-- START OF Records for the task --

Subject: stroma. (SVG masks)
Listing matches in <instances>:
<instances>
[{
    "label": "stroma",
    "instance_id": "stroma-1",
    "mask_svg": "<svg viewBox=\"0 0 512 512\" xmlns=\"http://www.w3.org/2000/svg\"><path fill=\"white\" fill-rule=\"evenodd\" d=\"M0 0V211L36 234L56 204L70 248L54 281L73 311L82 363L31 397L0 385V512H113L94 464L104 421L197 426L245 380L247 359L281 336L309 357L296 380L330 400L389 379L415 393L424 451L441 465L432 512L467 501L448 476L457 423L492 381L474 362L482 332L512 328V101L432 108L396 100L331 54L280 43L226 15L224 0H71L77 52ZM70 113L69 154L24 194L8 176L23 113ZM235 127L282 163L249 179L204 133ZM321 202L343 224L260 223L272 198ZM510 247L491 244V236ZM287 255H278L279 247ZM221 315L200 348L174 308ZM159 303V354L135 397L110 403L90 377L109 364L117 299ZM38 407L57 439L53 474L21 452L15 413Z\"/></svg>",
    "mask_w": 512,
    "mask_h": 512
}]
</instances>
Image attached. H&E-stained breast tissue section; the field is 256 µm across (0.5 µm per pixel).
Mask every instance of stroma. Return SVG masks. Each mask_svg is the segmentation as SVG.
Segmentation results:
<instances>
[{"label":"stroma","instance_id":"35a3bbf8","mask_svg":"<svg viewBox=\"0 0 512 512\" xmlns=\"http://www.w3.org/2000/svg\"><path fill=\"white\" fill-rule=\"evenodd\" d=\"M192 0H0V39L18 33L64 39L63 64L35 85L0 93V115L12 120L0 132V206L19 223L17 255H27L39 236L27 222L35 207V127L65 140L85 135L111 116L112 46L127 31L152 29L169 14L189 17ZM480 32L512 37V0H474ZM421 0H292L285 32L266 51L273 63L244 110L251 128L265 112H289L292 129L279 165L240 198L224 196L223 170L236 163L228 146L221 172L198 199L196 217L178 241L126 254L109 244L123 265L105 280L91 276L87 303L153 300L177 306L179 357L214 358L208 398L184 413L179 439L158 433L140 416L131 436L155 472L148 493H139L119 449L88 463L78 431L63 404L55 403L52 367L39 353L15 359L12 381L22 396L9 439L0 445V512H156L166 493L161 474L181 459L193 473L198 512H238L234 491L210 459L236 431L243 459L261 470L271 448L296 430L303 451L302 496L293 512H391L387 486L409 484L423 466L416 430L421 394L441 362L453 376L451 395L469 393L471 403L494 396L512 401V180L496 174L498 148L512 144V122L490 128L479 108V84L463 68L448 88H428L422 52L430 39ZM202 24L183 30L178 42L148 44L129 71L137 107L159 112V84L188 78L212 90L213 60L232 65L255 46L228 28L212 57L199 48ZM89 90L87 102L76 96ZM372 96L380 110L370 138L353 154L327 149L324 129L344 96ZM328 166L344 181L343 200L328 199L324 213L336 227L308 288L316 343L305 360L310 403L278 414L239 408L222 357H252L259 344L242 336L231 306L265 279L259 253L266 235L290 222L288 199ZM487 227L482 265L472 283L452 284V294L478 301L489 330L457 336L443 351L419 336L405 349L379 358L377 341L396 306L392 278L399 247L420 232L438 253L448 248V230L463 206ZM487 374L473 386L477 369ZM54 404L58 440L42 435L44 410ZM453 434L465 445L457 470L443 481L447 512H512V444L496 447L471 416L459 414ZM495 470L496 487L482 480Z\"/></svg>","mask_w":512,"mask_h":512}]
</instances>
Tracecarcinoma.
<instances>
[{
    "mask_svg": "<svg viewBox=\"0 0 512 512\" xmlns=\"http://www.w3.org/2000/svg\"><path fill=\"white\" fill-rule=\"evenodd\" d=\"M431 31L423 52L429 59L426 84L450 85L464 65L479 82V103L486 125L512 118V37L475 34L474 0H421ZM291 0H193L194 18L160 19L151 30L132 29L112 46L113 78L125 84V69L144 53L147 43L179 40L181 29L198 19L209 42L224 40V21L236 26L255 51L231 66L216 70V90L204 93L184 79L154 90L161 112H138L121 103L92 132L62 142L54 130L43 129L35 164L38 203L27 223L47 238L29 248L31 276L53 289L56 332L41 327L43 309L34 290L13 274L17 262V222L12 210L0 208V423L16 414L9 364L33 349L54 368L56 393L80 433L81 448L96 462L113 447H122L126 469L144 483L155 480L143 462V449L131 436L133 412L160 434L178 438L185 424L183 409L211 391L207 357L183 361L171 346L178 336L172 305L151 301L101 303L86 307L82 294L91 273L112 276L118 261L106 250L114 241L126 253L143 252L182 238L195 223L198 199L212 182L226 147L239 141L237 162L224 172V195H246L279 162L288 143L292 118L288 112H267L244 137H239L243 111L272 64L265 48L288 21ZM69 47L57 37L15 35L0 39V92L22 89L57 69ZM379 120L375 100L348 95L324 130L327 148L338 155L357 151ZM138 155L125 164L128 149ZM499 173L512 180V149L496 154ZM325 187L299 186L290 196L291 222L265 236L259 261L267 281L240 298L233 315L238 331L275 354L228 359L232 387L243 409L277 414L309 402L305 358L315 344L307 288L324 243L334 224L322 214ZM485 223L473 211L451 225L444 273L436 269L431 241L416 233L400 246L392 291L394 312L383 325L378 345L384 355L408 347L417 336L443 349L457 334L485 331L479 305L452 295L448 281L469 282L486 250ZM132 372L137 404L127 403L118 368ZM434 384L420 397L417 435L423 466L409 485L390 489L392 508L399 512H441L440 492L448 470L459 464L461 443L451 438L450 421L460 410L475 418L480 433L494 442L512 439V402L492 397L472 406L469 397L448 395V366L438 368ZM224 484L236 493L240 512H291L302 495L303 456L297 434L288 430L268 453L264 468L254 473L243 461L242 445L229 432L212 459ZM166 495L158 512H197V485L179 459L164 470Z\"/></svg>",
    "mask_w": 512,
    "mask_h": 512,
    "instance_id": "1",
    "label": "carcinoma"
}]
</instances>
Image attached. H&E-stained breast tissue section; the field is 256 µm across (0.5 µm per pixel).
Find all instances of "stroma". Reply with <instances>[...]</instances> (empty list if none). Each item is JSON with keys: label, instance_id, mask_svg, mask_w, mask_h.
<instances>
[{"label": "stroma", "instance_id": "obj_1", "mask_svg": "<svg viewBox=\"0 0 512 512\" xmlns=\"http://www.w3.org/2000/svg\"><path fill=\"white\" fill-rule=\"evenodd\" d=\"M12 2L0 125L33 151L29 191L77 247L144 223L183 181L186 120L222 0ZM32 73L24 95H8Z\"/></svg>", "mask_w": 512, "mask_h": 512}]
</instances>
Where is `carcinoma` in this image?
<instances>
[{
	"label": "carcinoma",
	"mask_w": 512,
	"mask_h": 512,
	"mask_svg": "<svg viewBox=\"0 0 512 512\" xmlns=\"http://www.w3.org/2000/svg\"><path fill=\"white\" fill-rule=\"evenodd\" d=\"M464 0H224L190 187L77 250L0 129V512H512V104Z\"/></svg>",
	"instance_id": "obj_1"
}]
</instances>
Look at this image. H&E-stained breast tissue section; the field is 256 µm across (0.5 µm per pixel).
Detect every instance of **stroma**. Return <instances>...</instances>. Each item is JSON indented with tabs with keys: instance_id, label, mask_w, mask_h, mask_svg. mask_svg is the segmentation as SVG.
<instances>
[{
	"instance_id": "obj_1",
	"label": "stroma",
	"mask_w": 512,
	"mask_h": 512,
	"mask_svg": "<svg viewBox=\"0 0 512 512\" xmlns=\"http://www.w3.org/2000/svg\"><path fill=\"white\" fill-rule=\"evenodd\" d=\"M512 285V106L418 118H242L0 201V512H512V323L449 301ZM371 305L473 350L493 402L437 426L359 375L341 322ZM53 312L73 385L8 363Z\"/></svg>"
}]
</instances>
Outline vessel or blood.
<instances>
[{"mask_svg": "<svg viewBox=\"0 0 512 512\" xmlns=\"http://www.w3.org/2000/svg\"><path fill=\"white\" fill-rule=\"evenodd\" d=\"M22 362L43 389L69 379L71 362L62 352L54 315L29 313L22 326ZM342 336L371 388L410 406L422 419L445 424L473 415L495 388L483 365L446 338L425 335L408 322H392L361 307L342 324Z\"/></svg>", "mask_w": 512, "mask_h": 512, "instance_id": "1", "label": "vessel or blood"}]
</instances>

-- END OF Records for the task --

• Set problem: Count the lines in the entries that hold the word "vessel", and give nothing but the total.

• Output below: 2